- WHAT IS EXPECTED -
Lines to return, exactly: from the line with "R1: none -> 2.2k (GND, N16)" to the line with "SW7: button (GND, N23) -> none" in the entries below, both included.

START RECORDS FOR PROCESSING

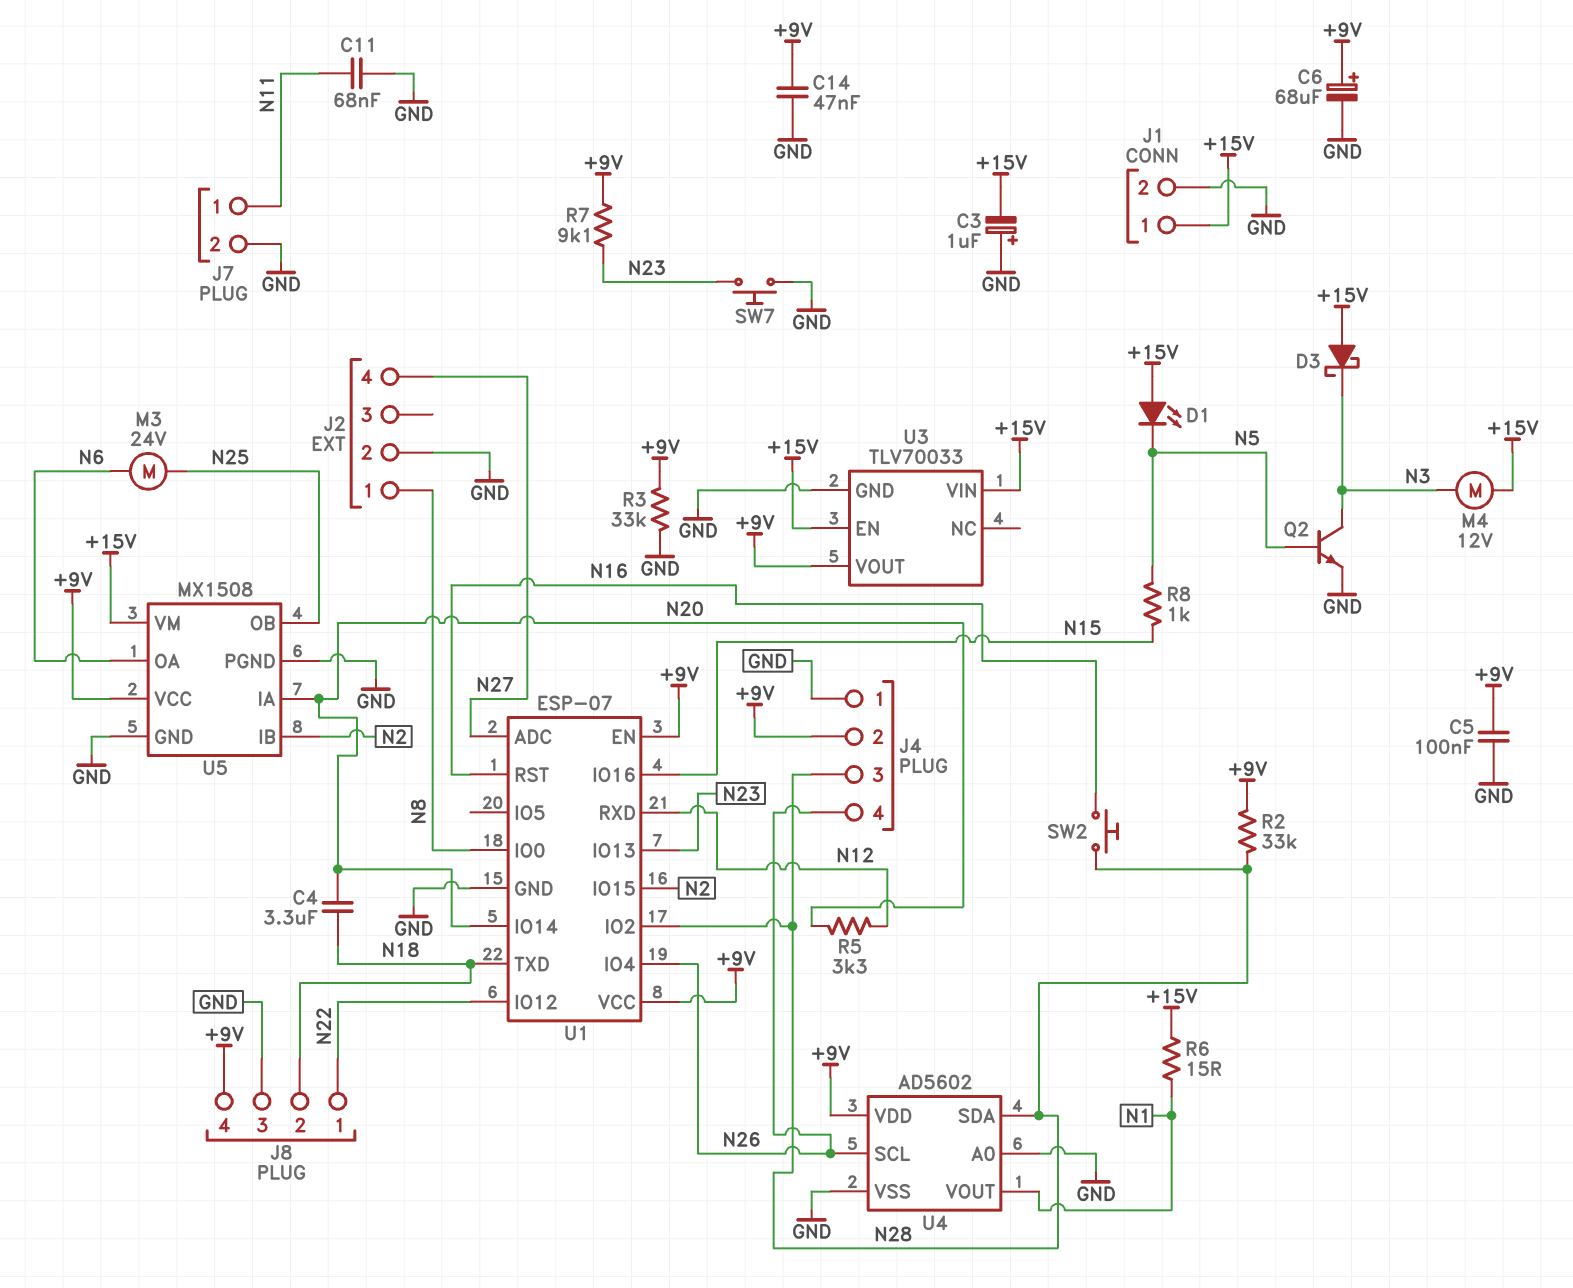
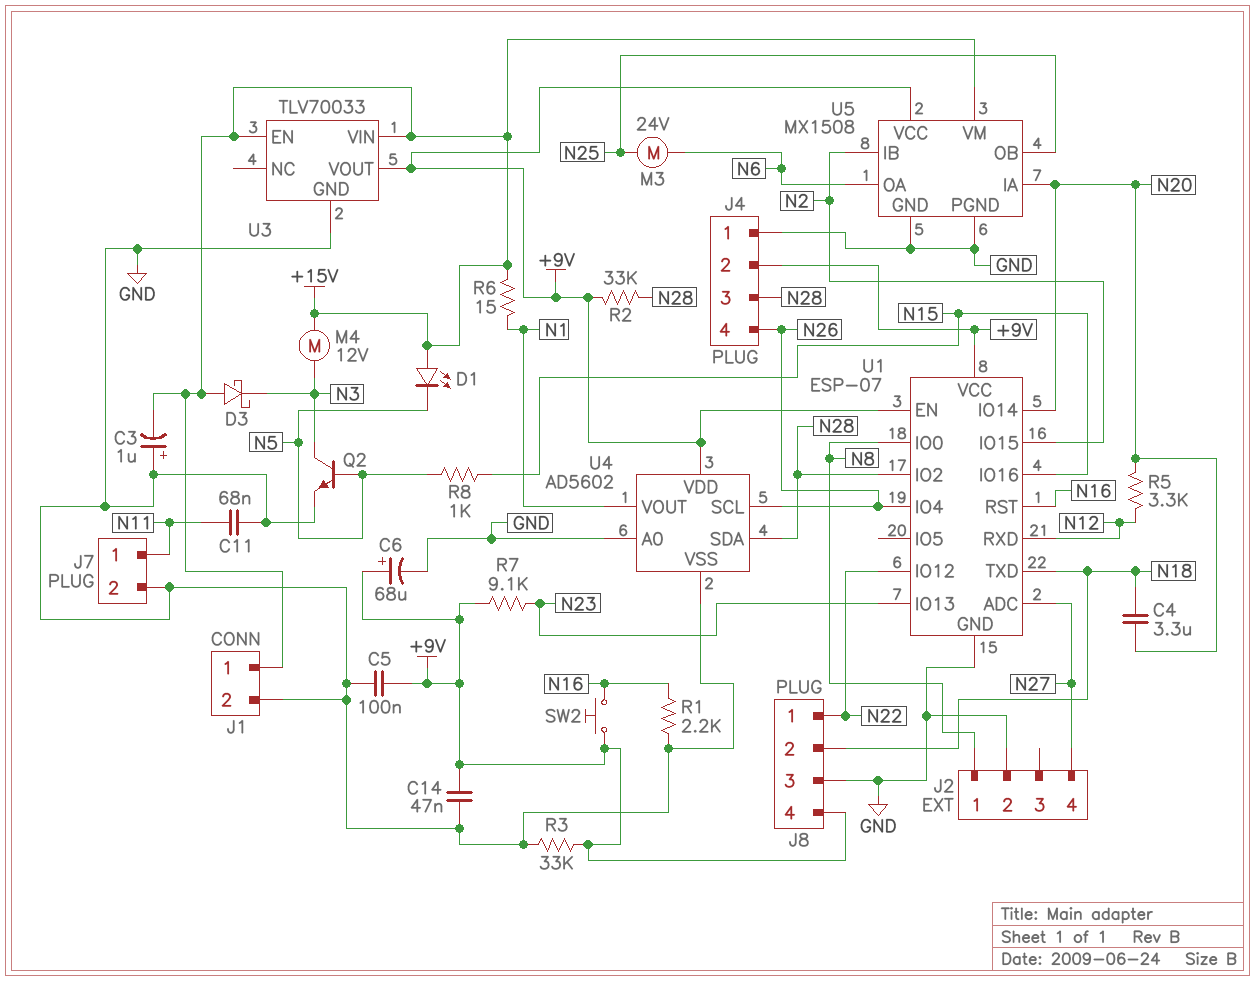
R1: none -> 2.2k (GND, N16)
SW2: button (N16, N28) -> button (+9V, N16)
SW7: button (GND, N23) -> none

END RECORDS FOR PROCESSING
START RECORDS FOR PROCESSING

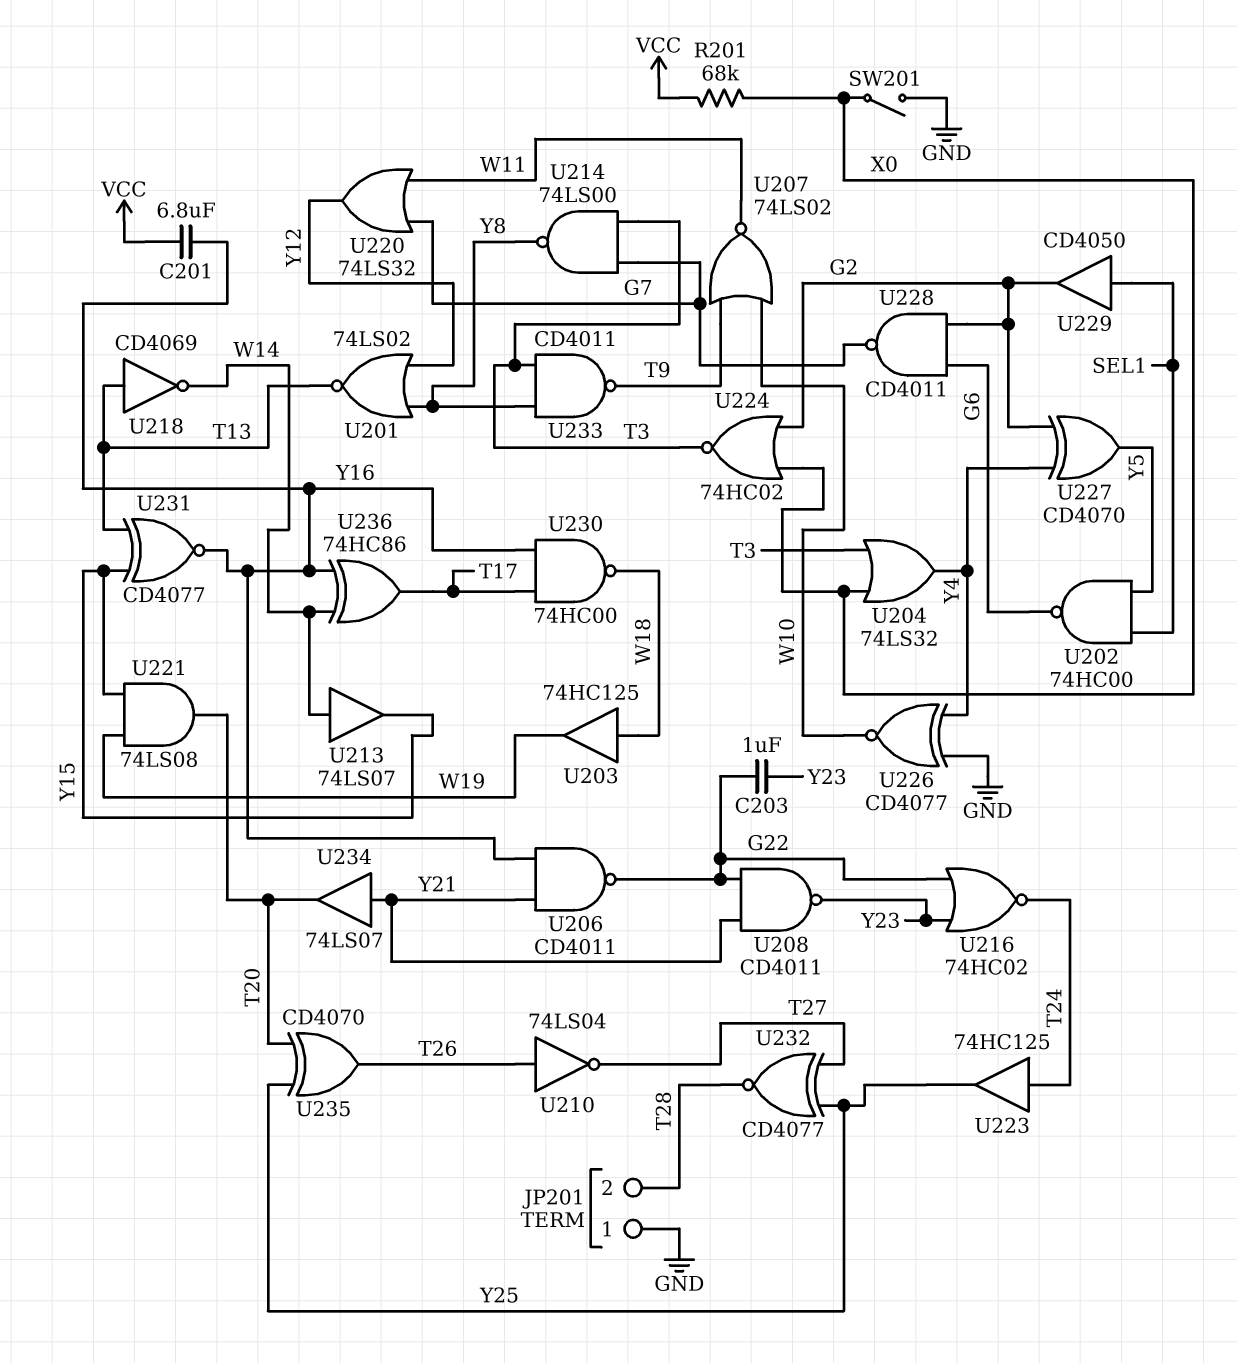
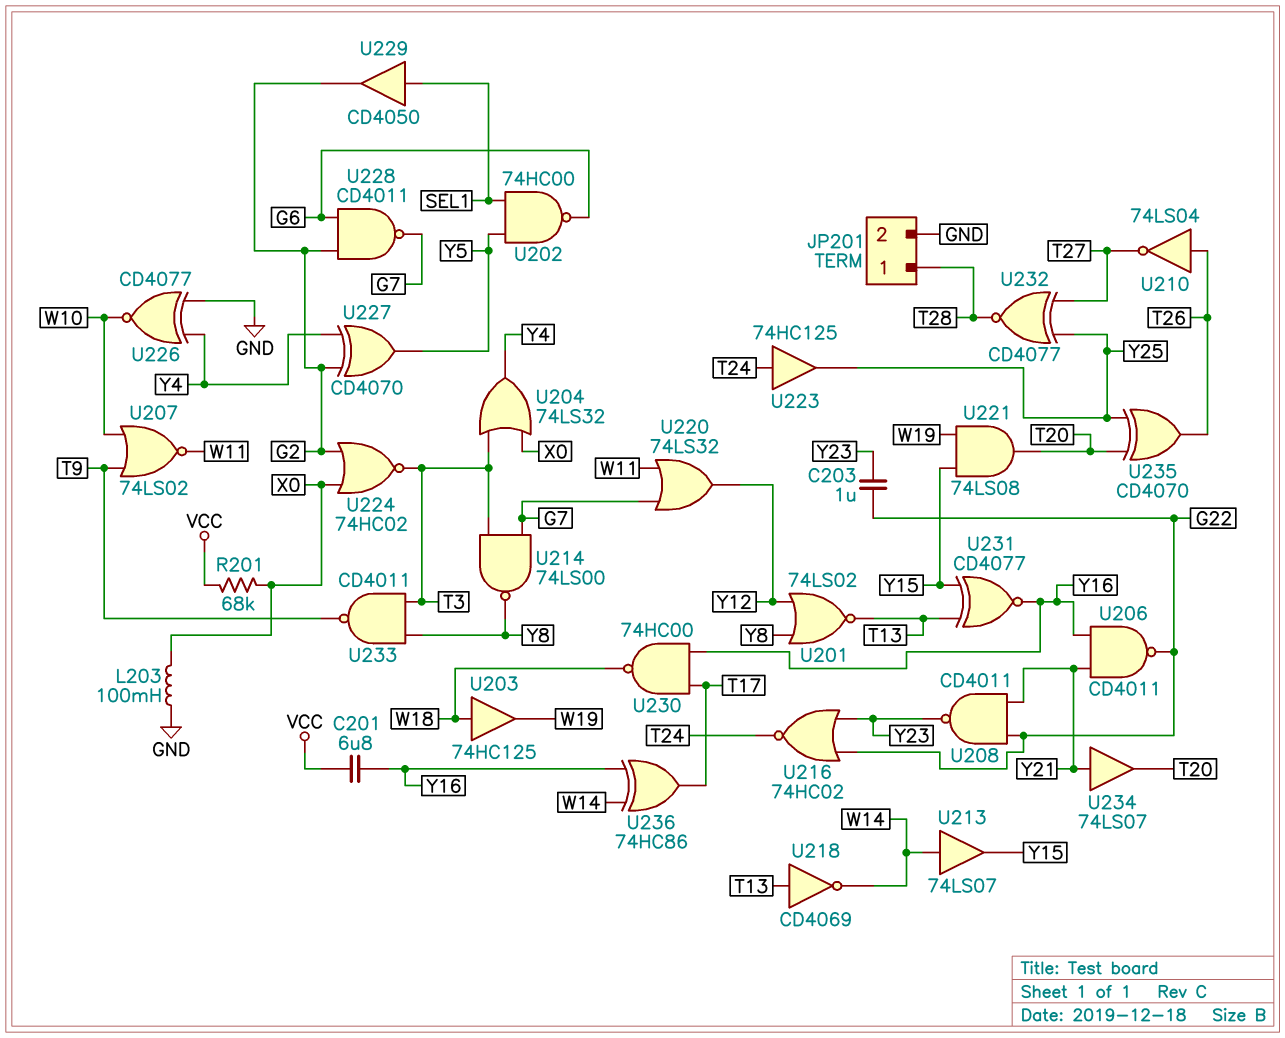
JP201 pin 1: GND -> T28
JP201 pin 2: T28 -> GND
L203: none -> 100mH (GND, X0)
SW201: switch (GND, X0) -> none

END RECORDS FOR PROCESSING

- REPLY -
R1: none -> 2.2k (GND, N16)
SW2: button (N16, N28) -> button (+9V, N16)
SW7: button (GND, N23) -> none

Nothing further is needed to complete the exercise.